Your reply should be only the number of lines in the records that contain the word "none".
********
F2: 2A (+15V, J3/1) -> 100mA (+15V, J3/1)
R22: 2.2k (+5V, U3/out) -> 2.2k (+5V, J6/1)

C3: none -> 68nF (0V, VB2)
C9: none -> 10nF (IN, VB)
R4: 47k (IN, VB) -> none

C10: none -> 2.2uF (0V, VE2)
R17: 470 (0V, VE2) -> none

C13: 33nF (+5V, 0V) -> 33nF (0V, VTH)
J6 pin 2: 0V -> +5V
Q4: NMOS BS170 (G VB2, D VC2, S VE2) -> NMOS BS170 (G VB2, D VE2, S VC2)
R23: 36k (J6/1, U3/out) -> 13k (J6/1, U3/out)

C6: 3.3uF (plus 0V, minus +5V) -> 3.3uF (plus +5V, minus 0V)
********
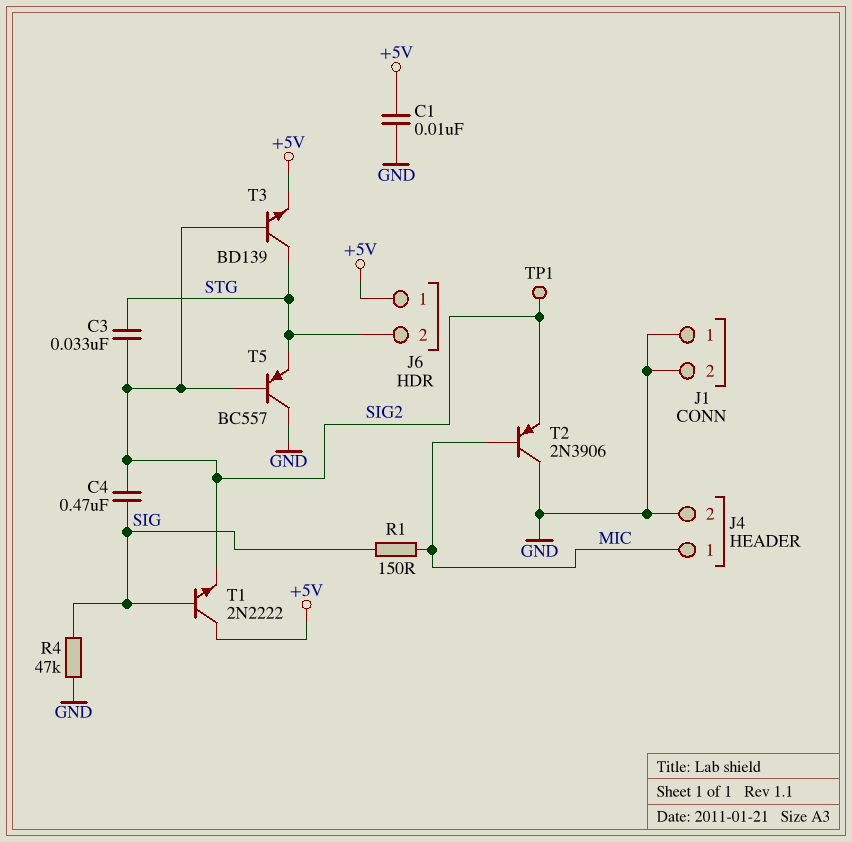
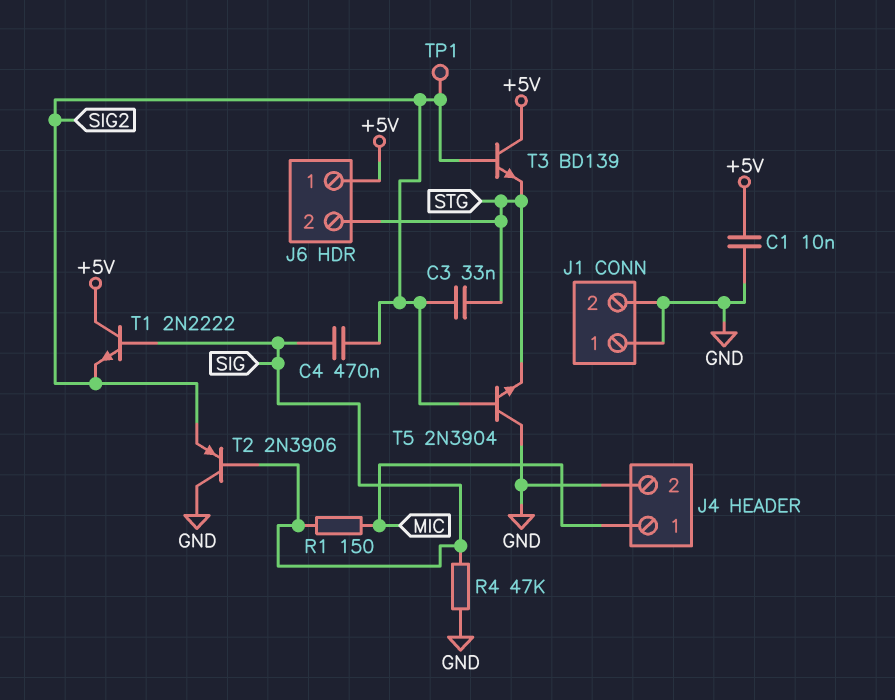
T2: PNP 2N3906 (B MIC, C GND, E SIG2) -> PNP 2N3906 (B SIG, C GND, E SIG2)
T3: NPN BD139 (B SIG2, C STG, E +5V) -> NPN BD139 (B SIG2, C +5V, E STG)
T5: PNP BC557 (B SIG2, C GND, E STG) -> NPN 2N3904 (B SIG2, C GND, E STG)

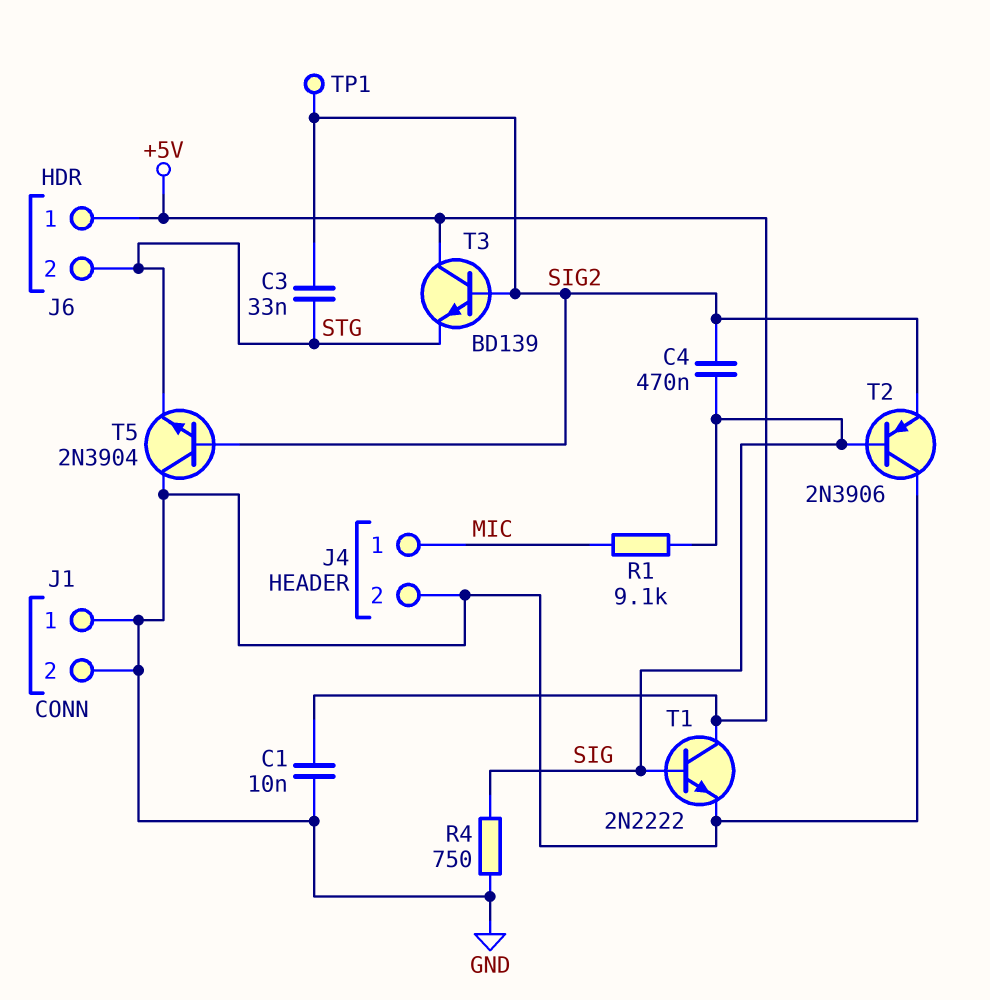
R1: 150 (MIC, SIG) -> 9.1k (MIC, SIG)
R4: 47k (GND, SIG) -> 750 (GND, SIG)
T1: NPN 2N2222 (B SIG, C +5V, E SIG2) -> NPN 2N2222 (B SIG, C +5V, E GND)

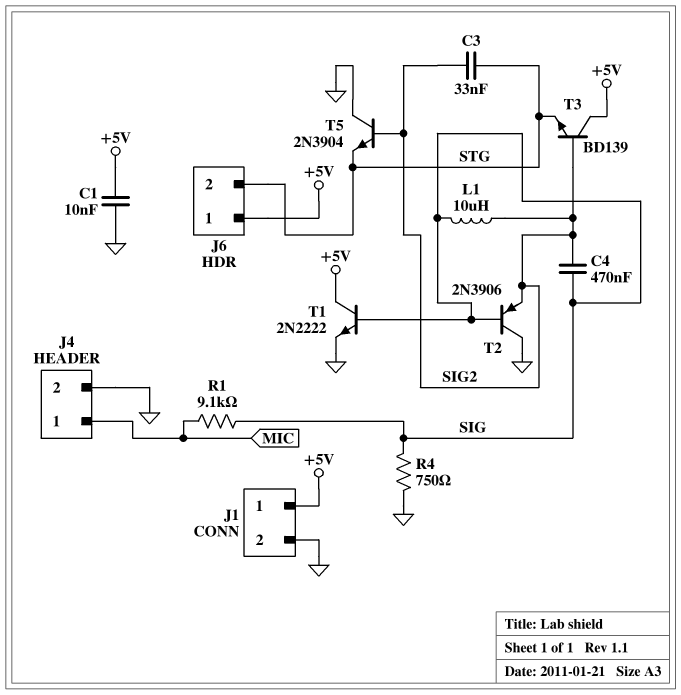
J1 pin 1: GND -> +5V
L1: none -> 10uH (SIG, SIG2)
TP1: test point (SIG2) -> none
********
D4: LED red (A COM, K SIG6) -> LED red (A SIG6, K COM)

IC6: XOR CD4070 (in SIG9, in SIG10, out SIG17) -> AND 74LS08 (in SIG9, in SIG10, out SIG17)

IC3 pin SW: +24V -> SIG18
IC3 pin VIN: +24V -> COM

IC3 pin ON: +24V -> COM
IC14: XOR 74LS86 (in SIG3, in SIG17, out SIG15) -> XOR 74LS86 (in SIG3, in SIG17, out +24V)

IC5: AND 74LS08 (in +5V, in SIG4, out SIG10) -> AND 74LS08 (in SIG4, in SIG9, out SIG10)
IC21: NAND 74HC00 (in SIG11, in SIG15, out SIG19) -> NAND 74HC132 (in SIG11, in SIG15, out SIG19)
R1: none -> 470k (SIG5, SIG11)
********
RESULT BELOW:
8